*** EXERCISE DATA Section Begins ***

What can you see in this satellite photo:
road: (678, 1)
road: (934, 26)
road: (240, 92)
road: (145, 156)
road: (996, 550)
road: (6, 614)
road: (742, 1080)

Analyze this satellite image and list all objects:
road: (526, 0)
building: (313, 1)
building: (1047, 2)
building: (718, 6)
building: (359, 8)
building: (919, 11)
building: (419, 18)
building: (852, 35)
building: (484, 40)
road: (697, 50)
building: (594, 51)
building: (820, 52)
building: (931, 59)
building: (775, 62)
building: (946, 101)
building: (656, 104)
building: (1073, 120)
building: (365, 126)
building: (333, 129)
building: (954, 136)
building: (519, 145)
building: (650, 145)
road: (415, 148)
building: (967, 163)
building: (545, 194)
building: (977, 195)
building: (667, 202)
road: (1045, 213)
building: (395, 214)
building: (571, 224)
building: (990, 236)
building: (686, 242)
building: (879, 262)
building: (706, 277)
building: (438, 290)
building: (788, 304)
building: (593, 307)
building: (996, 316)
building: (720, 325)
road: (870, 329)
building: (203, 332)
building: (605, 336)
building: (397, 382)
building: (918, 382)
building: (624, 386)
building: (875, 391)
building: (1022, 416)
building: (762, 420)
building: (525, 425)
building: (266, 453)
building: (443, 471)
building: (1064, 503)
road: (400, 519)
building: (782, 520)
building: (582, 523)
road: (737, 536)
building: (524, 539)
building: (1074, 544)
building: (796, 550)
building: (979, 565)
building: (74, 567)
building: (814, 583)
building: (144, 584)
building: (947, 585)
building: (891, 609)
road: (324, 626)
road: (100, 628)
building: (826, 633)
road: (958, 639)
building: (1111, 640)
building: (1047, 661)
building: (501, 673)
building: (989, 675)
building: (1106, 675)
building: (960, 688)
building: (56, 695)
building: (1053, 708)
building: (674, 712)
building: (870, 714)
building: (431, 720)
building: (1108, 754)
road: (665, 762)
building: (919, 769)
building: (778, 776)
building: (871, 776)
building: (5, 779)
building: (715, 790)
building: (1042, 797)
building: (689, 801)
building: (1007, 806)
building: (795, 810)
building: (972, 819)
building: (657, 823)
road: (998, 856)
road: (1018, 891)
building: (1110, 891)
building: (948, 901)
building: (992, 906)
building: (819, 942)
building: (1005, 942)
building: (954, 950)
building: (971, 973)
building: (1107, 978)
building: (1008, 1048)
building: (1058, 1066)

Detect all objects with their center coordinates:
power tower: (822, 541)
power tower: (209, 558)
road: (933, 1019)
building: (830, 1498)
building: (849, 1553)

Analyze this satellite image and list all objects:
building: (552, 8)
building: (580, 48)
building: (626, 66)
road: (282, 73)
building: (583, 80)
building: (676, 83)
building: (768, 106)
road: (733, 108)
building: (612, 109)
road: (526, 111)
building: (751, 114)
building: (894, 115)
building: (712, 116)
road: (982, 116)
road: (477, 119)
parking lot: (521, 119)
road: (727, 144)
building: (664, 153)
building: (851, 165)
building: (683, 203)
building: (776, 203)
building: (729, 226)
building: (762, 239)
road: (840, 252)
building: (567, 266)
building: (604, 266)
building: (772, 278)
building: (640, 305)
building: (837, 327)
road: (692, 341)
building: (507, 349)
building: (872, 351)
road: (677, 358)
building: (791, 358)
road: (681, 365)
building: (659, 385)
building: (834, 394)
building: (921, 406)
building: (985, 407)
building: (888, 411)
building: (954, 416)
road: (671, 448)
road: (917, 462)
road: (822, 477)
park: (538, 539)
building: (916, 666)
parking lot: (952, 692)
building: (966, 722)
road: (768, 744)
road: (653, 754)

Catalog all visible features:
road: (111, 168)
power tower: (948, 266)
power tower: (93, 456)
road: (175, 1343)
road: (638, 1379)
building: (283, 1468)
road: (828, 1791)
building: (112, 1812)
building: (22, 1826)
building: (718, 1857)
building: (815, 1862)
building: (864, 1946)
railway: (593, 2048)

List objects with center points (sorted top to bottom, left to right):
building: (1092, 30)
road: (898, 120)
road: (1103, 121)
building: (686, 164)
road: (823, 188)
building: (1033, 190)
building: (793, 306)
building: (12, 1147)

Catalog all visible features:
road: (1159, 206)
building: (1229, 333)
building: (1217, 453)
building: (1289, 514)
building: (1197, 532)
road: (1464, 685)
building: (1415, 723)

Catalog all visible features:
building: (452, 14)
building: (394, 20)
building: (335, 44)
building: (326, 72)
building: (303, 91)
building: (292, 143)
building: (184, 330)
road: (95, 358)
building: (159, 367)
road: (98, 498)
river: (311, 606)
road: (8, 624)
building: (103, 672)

*** EXERCISE DATA Section Ends ***

WHAT IS BEING ASKED:
Copy the data. Make sure every line matches exactly.

REPLY TO THE TASK:
What can you see in this satellite photo:
road: (678, 1)
road: (934, 26)
road: (240, 92)
road: (145, 156)
road: (996, 550)
road: (6, 614)
road: (742, 1080)

Analyze this satellite image and list all objects:
road: (526, 0)
building: (313, 1)
building: (1047, 2)
building: (718, 6)
building: (359, 8)
building: (919, 11)
building: (419, 18)
building: (852, 35)
building: (484, 40)
road: (697, 50)
building: (594, 51)
building: (820, 52)
building: (931, 59)
building: (775, 62)
building: (946, 101)
building: (656, 104)
building: (1073, 120)
building: (365, 126)
building: (333, 129)
building: (954, 136)
building: (519, 145)
building: (650, 145)
road: (415, 148)
building: (967, 163)
building: (545, 194)
building: (977, 195)
building: (667, 202)
road: (1045, 213)
building: (395, 214)
building: (571, 224)
building: (990, 236)
building: (686, 242)
building: (879, 262)
building: (706, 277)
building: (438, 290)
building: (788, 304)
building: (593, 307)
building: (996, 316)
building: (720, 325)
road: (870, 329)
building: (203, 332)
building: (605, 336)
building: (397, 382)
building: (918, 382)
building: (624, 386)
building: (875, 391)
building: (1022, 416)
building: (762, 420)
building: (525, 425)
building: (266, 453)
building: (443, 471)
building: (1064, 503)
road: (400, 519)
building: (782, 520)
building: (582, 523)
road: (737, 536)
building: (524, 539)
building: (1074, 544)
building: (796, 550)
building: (979, 565)
building: (74, 567)
building: (814, 583)
building: (144, 584)
building: (947, 585)
building: (891, 609)
road: (324, 626)
road: (100, 628)
building: (826, 633)
road: (958, 639)
building: (1111, 640)
building: (1047, 661)
building: (501, 673)
building: (989, 675)
building: (1106, 675)
building: (960, 688)
building: (56, 695)
building: (1053, 708)
building: (674, 712)
building: (870, 714)
building: (431, 720)
building: (1108, 754)
road: (665, 762)
building: (919, 769)
building: (778, 776)
building: (871, 776)
building: (5, 779)
building: (715, 790)
building: (1042, 797)
building: (689, 801)
building: (1007, 806)
building: (795, 810)
building: (972, 819)
building: (657, 823)
road: (998, 856)
road: (1018, 891)
building: (1110, 891)
building: (948, 901)
building: (992, 906)
building: (819, 942)
building: (1005, 942)
building: (954, 950)
building: (971, 973)
building: (1107, 978)
building: (1008, 1048)
building: (1058, 1066)

Detect all objects with their center coordinates:
power tower: (822, 541)
power tower: (209, 558)
road: (933, 1019)
building: (830, 1498)
building: (849, 1553)

Analyze this satellite image and list all objects:
building: (552, 8)
building: (580, 48)
building: (626, 66)
road: (282, 73)
building: (583, 80)
building: (676, 83)
building: (768, 106)
road: (733, 108)
building: (612, 109)
road: (526, 111)
building: (751, 114)
building: (894, 115)
building: (712, 116)
road: (982, 116)
road: (477, 119)
parking lot: (521, 119)
road: (727, 144)
building: (664, 153)
building: (851, 165)
building: (683, 203)
building: (776, 203)
building: (729, 226)
building: (762, 239)
road: (840, 252)
building: (567, 266)
building: (604, 266)
building: (772, 278)
building: (640, 305)
building: (837, 327)
road: (692, 341)
building: (507, 349)
building: (872, 351)
road: (677, 358)
building: (791, 358)
road: (681, 365)
building: (659, 385)
building: (834, 394)
building: (921, 406)
building: (985, 407)
building: (888, 411)
building: (954, 416)
road: (671, 448)
road: (917, 462)
road: (822, 477)
park: (538, 539)
building: (916, 666)
parking lot: (952, 692)
building: (966, 722)
road: (768, 744)
road: (653, 754)

Catalog all visible features:
road: (111, 168)
power tower: (948, 266)
power tower: (93, 456)
road: (175, 1343)
road: (638, 1379)
building: (283, 1468)
road: (828, 1791)
building: (112, 1812)
building: (22, 1826)
building: (718, 1857)
building: (815, 1862)
building: (864, 1946)
railway: (593, 2048)

List objects with center points (sorted top to bottom, left to right):
building: (1092, 30)
road: (898, 120)
road: (1103, 121)
building: (686, 164)
road: (823, 188)
building: (1033, 190)
building: (793, 306)
building: (12, 1147)

Catalog all visible features:
road: (1159, 206)
building: (1229, 333)
building: (1217, 453)
building: (1289, 514)
building: (1197, 532)
road: (1464, 685)
building: (1415, 723)

Catalog all visible features:
building: (452, 14)
building: (394, 20)
building: (335, 44)
building: (326, 72)
building: (303, 91)
building: (292, 143)
building: (184, 330)
road: (95, 358)
building: (159, 367)
road: (98, 498)
river: (311, 606)
road: (8, 624)
building: (103, 672)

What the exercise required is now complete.